### The exercise
How many of the lines below contain the string "Return", matching case exactly? Tally them and give only the number.

### Supplied entries
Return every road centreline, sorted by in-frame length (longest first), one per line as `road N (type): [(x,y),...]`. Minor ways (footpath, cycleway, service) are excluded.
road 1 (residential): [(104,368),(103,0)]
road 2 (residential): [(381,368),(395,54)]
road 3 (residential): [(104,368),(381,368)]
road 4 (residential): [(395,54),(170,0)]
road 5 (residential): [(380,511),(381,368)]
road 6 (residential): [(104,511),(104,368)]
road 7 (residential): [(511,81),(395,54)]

...

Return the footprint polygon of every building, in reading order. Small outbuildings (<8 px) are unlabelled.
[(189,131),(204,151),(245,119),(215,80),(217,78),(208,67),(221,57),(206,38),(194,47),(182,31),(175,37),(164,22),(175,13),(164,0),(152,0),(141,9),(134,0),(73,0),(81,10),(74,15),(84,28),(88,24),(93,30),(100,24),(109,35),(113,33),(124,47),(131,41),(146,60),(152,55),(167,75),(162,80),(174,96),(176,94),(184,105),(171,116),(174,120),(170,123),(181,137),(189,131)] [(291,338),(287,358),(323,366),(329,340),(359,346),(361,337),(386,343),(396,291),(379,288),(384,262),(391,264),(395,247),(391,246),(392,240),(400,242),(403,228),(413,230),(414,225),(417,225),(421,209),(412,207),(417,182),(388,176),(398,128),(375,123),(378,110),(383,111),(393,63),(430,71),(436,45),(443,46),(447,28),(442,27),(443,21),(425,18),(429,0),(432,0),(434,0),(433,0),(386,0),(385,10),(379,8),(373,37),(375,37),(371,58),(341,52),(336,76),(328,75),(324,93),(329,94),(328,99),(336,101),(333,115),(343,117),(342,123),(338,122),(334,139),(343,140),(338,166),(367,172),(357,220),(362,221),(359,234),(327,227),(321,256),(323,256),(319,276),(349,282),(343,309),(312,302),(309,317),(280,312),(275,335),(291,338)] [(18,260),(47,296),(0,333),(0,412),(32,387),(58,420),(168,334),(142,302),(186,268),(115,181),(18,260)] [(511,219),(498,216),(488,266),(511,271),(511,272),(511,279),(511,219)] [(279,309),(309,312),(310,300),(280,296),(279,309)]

--

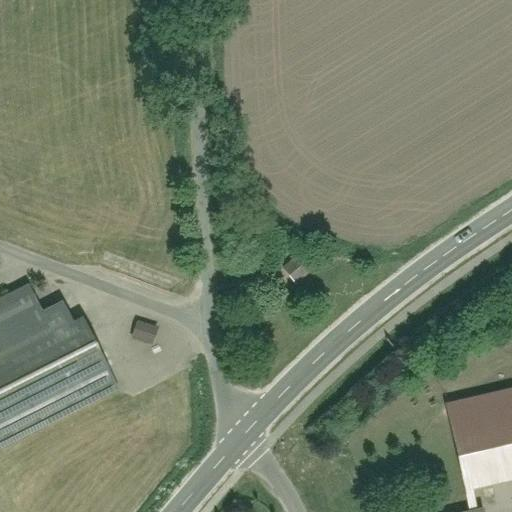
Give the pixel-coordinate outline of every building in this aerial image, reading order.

### Completed task
2